__DATA RECORDS__.
::::::::::

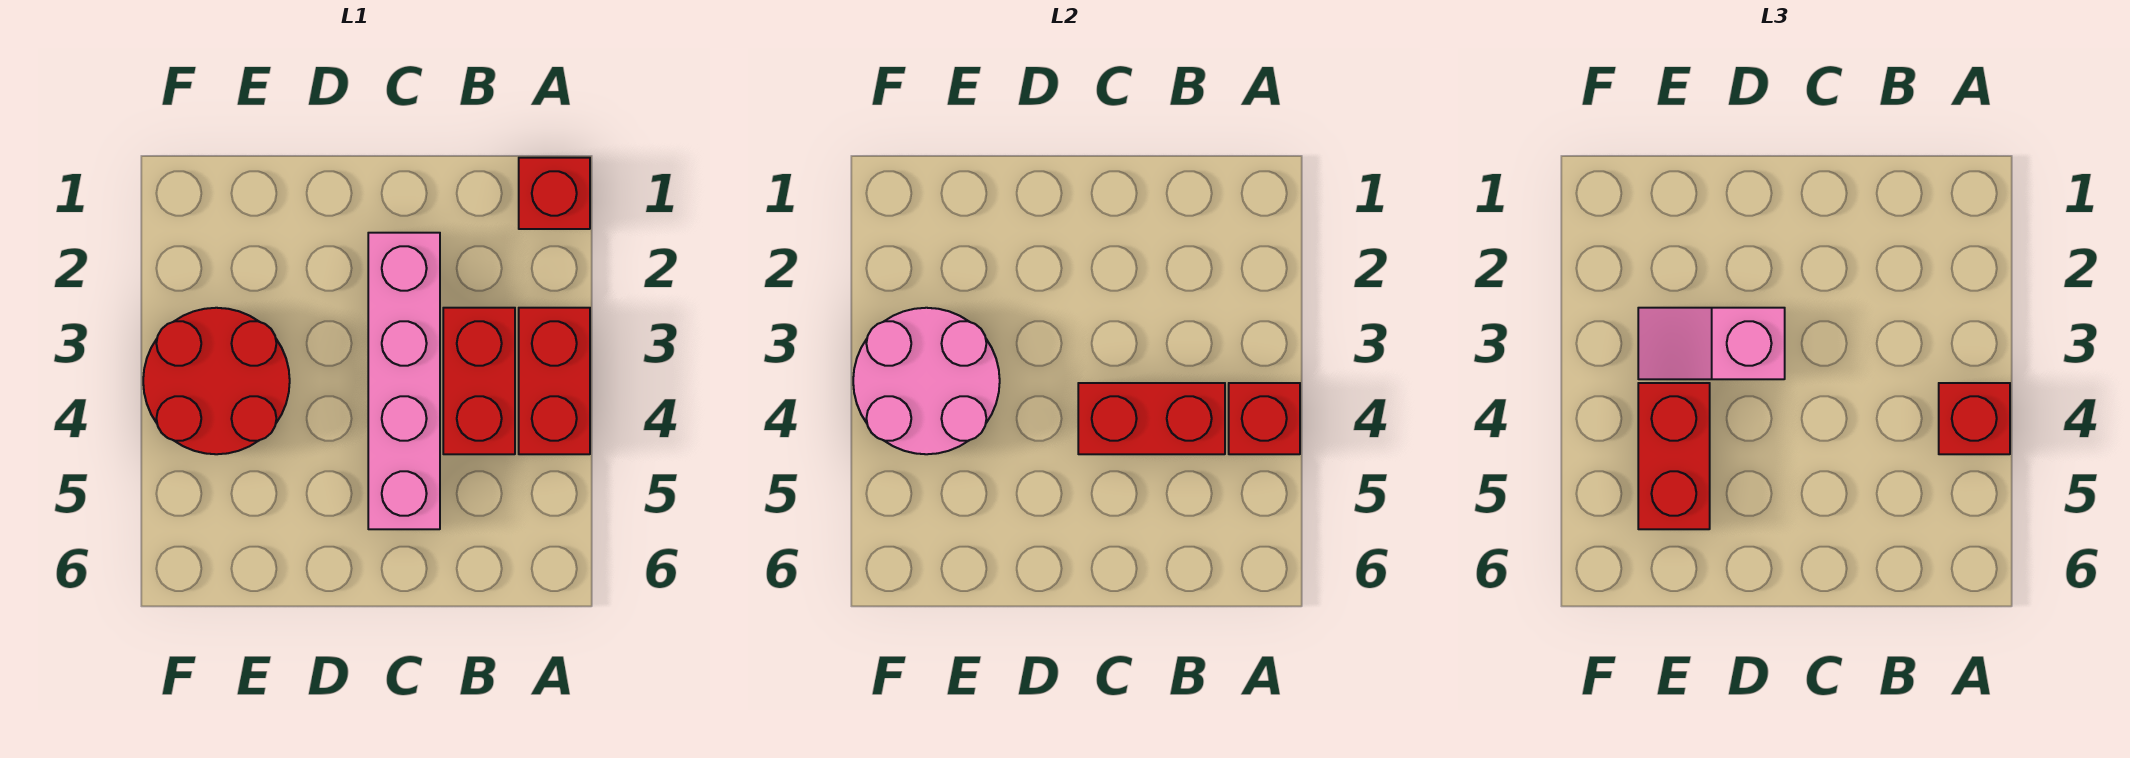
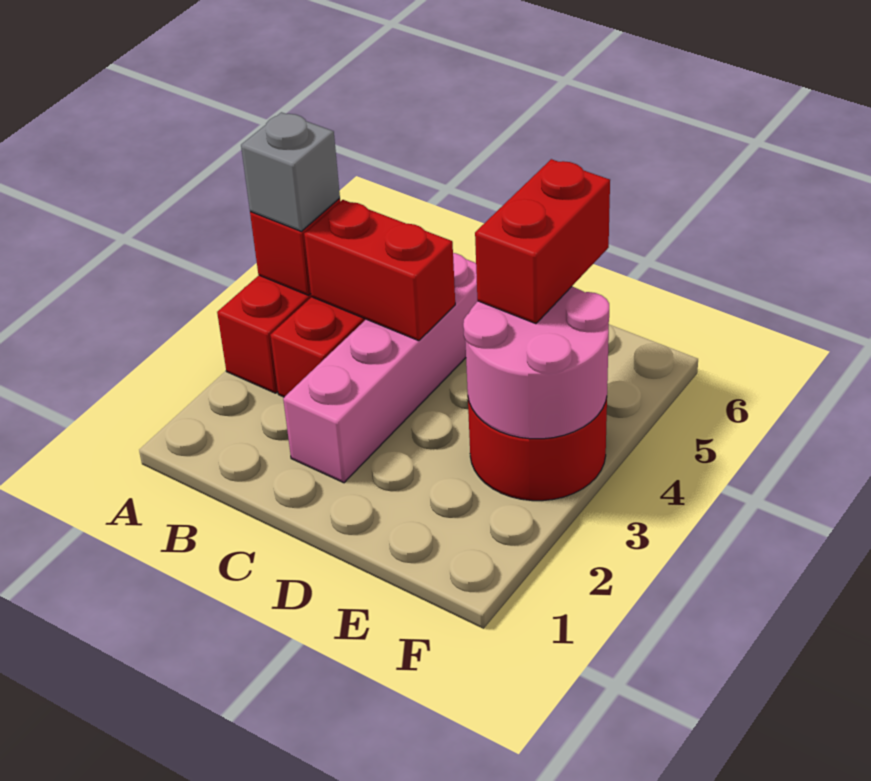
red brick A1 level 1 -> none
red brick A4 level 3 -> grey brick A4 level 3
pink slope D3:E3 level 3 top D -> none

::::::::::

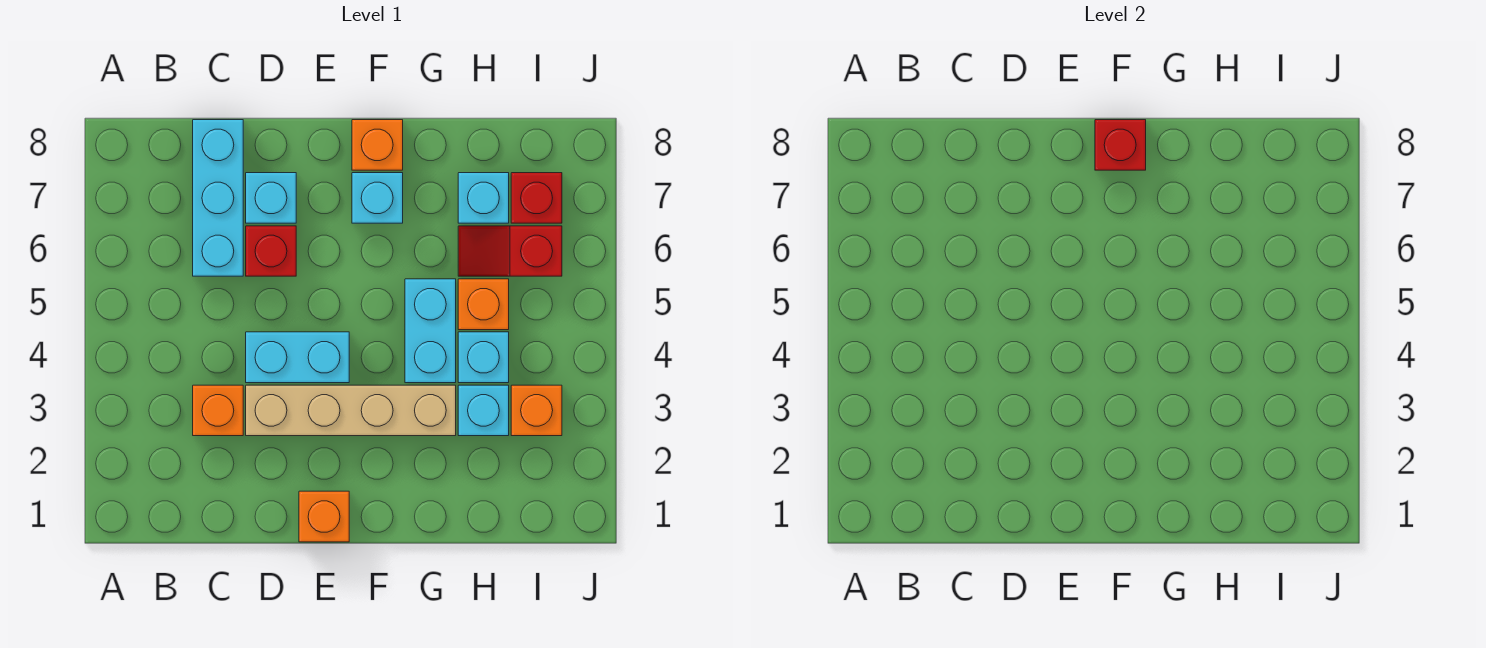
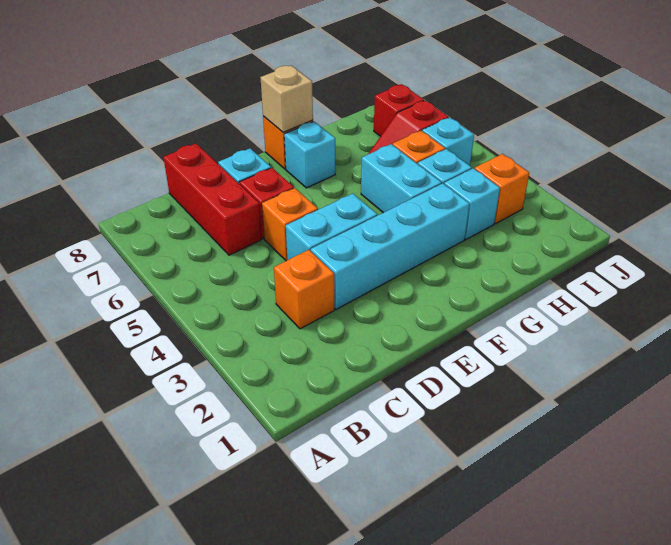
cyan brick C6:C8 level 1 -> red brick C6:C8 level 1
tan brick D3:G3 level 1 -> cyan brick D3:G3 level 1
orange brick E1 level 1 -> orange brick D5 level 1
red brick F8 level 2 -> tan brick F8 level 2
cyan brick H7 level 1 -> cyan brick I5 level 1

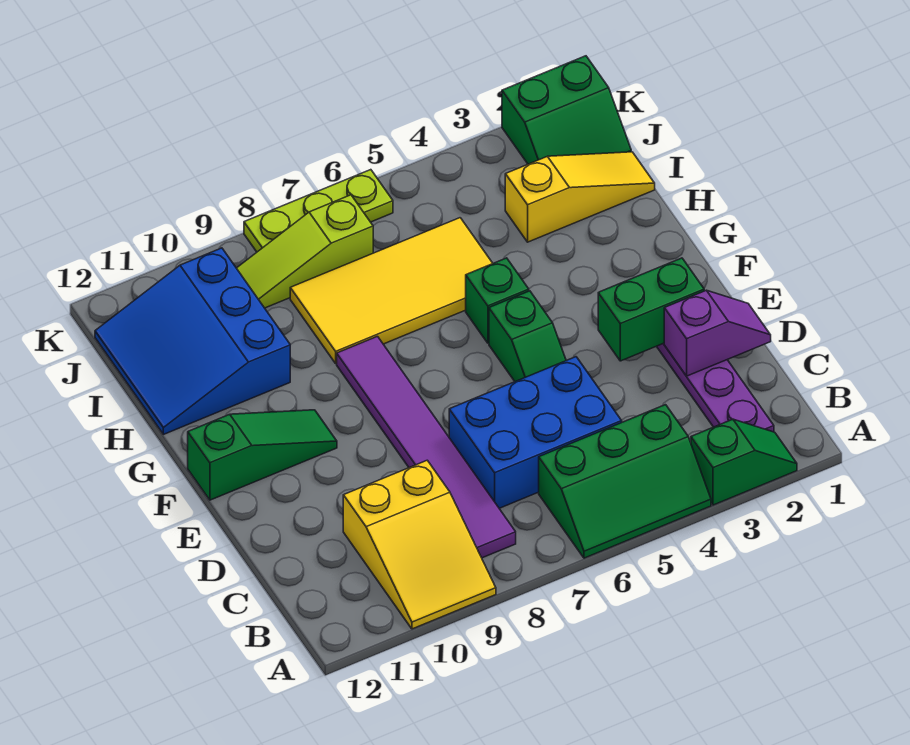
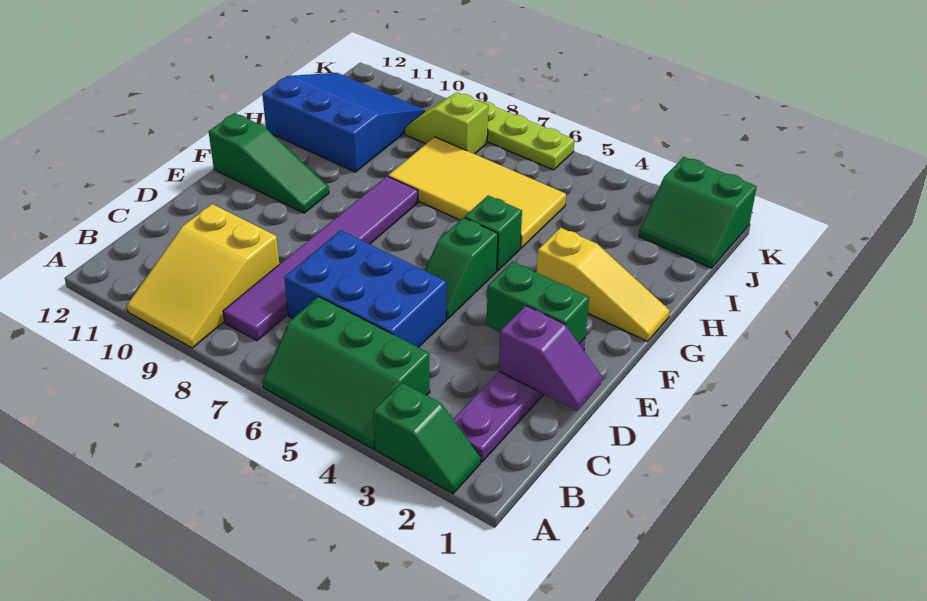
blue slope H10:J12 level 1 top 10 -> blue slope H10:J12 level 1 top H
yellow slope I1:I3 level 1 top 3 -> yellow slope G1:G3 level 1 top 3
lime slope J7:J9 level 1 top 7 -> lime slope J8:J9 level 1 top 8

::::::::::

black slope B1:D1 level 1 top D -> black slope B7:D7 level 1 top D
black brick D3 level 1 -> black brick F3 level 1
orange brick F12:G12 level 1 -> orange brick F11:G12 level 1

::::::::::

__WHAT THIS TASK INVOLVES__. Look for the string "black" in the entries above. Copy every line that has it.

__WRITTEN ANSWER__.
black slope B1:D1 level 1 top D -> black slope B7:D7 level 1 top D
black brick D3 level 1 -> black brick F3 level 1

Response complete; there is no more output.